YOUR ASSIGNMENT: Print out the data below in full and exactly, skipping the pictures.

MATERIAL PROVIDED:
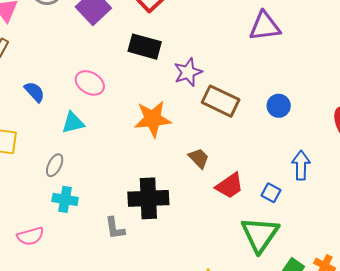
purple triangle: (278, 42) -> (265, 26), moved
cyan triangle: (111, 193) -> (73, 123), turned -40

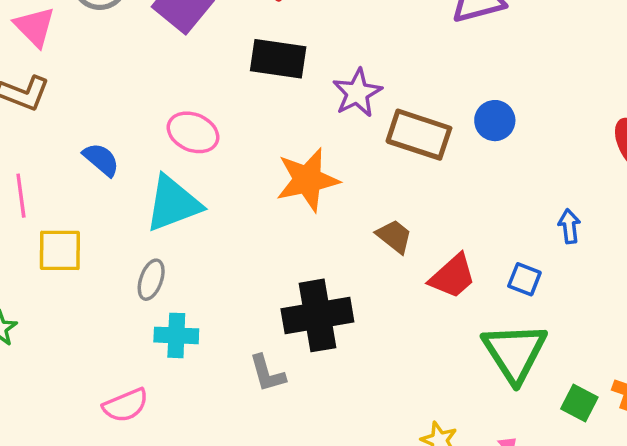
blue circle: (279, 106) -> (495, 121), moved
cyan triangle: (73, 123) -> (173, 203), size x1.5
blue arrow: (301, 165) -> (569, 226), size x0.7

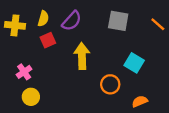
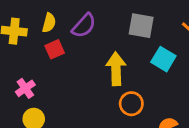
yellow arrow: (82, 56) -> (116, 69), moved
cyan square: (134, 63) -> (163, 59), moved

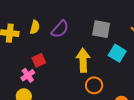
red square: (55, 49) -> (39, 60), moved
pink cross: (25, 88) -> (28, 75), moved

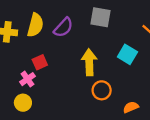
yellow semicircle: (35, 27) -> (35, 25), size x1.5
gray square: (101, 29) -> (100, 17), moved

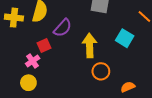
purple semicircle: (63, 27) -> (63, 28), moved

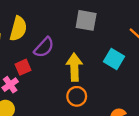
orange circle: (101, 71) -> (77, 96), moved

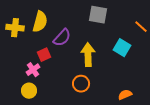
orange circle: (77, 96) -> (81, 84), moved

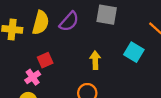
purple semicircle: (62, 38) -> (69, 21), moved
yellow arrow: (88, 55) -> (95, 60), size x0.7

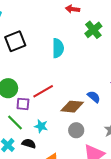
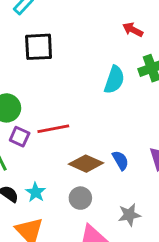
cyan semicircle: (58, 48) -> (114, 80), moved
cyan star: (41, 126) -> (36, 192), moved

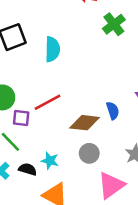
cyan semicircle: (114, 80) -> (52, 49), moved
blue semicircle: (120, 160) -> (113, 111), turned 30

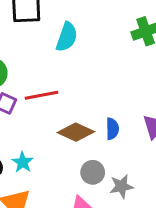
gray circle: (89, 153) -> (93, 172), moved

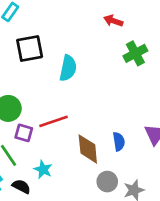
brown diamond: (76, 132) -> (88, 149), turned 68
cyan star: (23, 162) -> (43, 169), moved

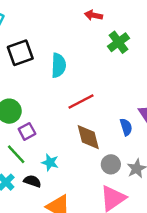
red line: (54, 121) -> (81, 101), moved
purple square: (24, 133) -> (27, 131), turned -36
blue semicircle: (119, 142) -> (126, 127), moved

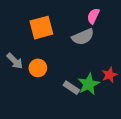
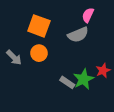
orange square: (41, 28) -> (39, 26), turned 35
orange circle: (38, 68) -> (39, 53), moved

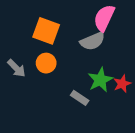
pink semicircle: (88, 15) -> (104, 18), size x1.5
green star: (84, 79) -> (100, 80), moved

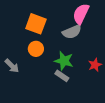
gray arrow: (16, 68) -> (12, 66), moved
green star: (100, 80) -> (64, 61), moved, turned -30

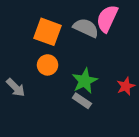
gray semicircle: (72, 32) -> (86, 28), moved, turned -132
green star: (64, 61) -> (85, 81), turned 30

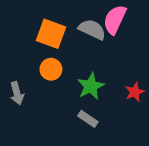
gray arrow: (16, 87) -> (17, 93), turned 30
gray rectangle: (82, 101) -> (88, 119), moved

REPLY TO THE TASK:
purple triangle: (278, 42) -> (265, 26), moved
cyan triangle: (111, 193) -> (73, 123), turned -40

blue circle: (279, 106) -> (495, 121), moved
cyan triangle: (73, 123) -> (173, 203), size x1.5
blue arrow: (301, 165) -> (569, 226), size x0.7

yellow arrow: (82, 56) -> (116, 69), moved
cyan square: (134, 63) -> (163, 59), moved

red square: (55, 49) -> (39, 60), moved
pink cross: (25, 88) -> (28, 75), moved

yellow semicircle: (35, 27) -> (35, 25), size x1.5
gray square: (101, 29) -> (100, 17), moved

purple semicircle: (63, 27) -> (63, 28), moved

orange circle: (101, 71) -> (77, 96), moved

orange circle: (77, 96) -> (81, 84), moved

purple semicircle: (62, 38) -> (69, 21), moved
yellow arrow: (88, 55) -> (95, 60), size x0.7

cyan semicircle: (58, 48) -> (114, 80), moved
cyan star: (41, 126) -> (36, 192), moved

cyan semicircle: (114, 80) -> (52, 49), moved
blue semicircle: (120, 160) -> (113, 111), turned 30

gray circle: (89, 153) -> (93, 172), moved

brown diamond: (76, 132) -> (88, 149), turned 68
cyan star: (23, 162) -> (43, 169), moved

red line: (54, 121) -> (81, 101), moved
purple square: (24, 133) -> (27, 131), turned -36
blue semicircle: (119, 142) -> (126, 127), moved

orange square: (41, 28) -> (39, 26), turned 35
orange circle: (38, 68) -> (39, 53), moved

pink semicircle: (88, 15) -> (104, 18), size x1.5
green star: (84, 79) -> (100, 80), moved

gray arrow: (16, 68) -> (12, 66), moved
green star: (100, 80) -> (64, 61), moved, turned -30

gray semicircle: (72, 32) -> (86, 28), moved, turned -132
green star: (64, 61) -> (85, 81), turned 30

gray arrow: (16, 87) -> (17, 93), turned 30
gray rectangle: (82, 101) -> (88, 119), moved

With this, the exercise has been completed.